Spatial reasoning data:
——————

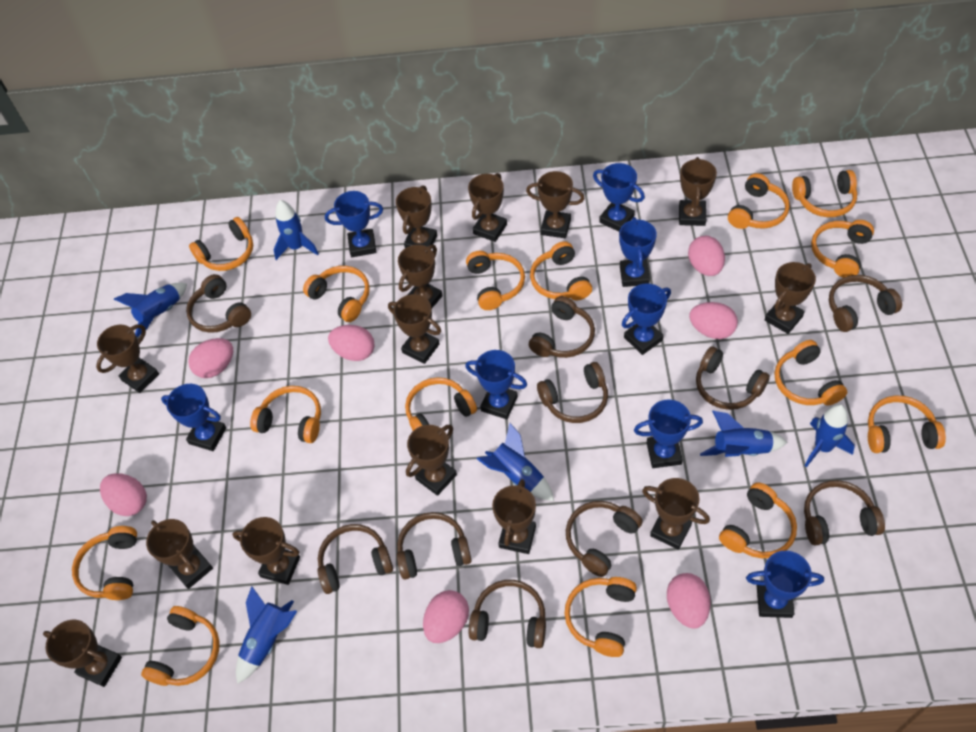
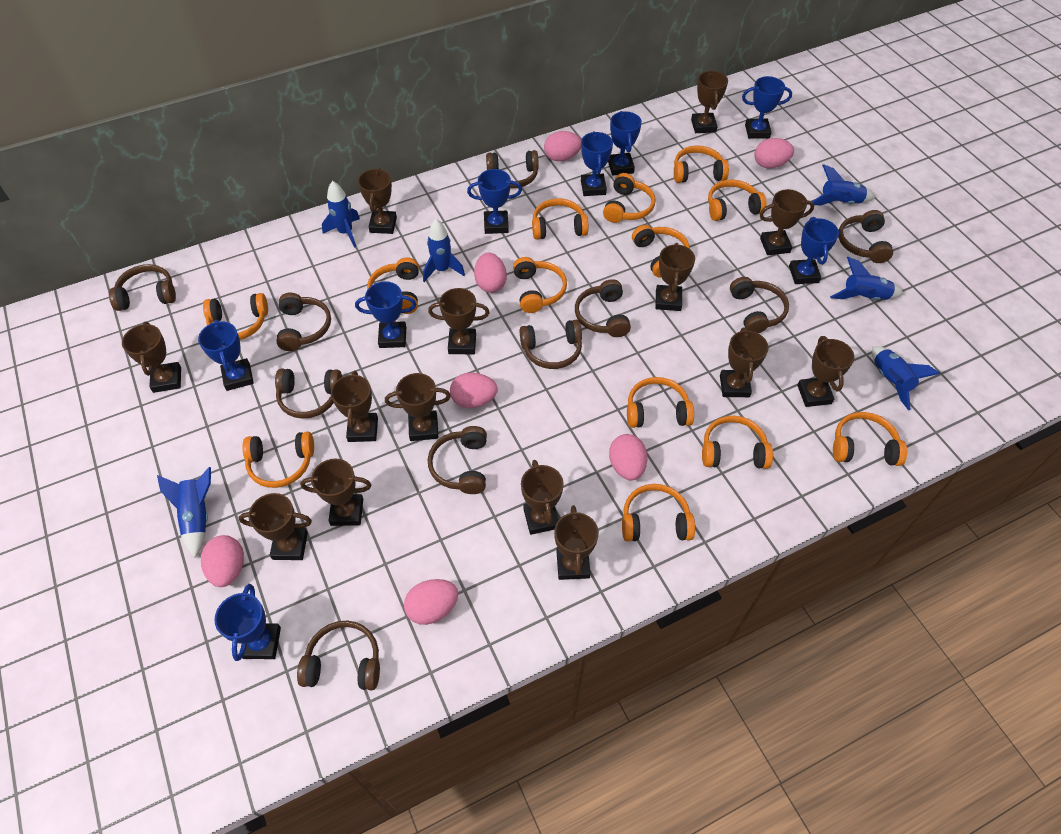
orange headphones: 15 -> 13

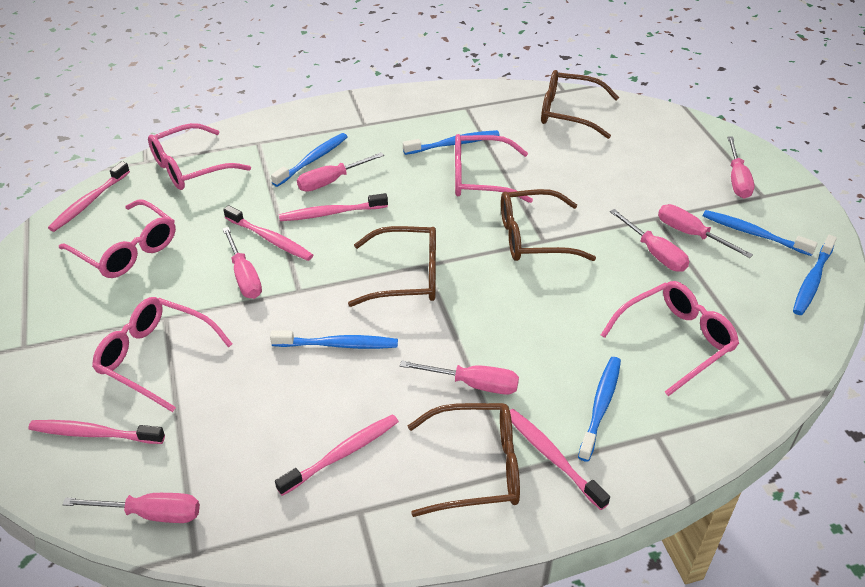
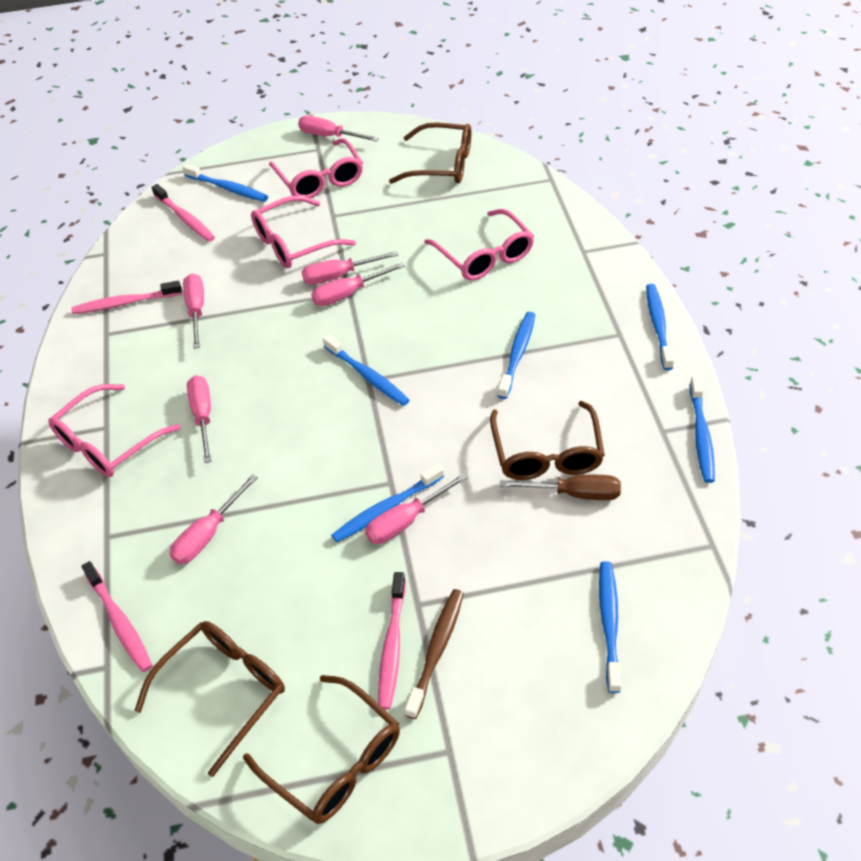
blue toothbrush: 6 -> 7
brown screwdriver: 0 -> 1
brown toothbrush: 0 -> 1
pink glasses: 5 -> 4
pink toothbrush: 6 -> 4

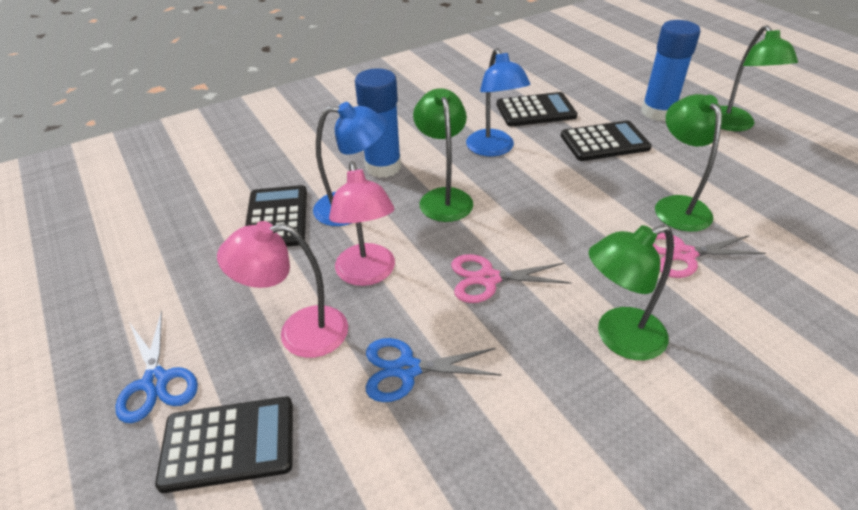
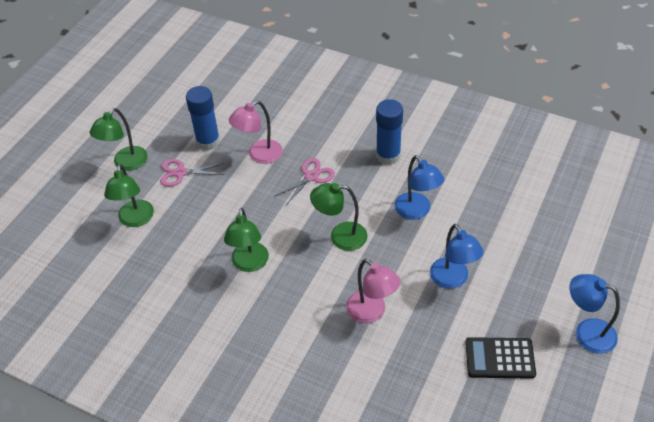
black calculator: 4 -> 1
blue lamp: 2 -> 3
blue scissors: 2 -> 0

——————

→ GOAL OF THE EXERCISE
With the images excluded, all entries are to be given again exactly.

→ EXERCISE RESULT
orange headphones: 15 -> 13

blue toothbrush: 6 -> 7
brown screwdriver: 0 -> 1
brown toothbrush: 0 -> 1
pink glasses: 5 -> 4
pink toothbrush: 6 -> 4

black calculator: 4 -> 1
blue lamp: 2 -> 3
blue scissors: 2 -> 0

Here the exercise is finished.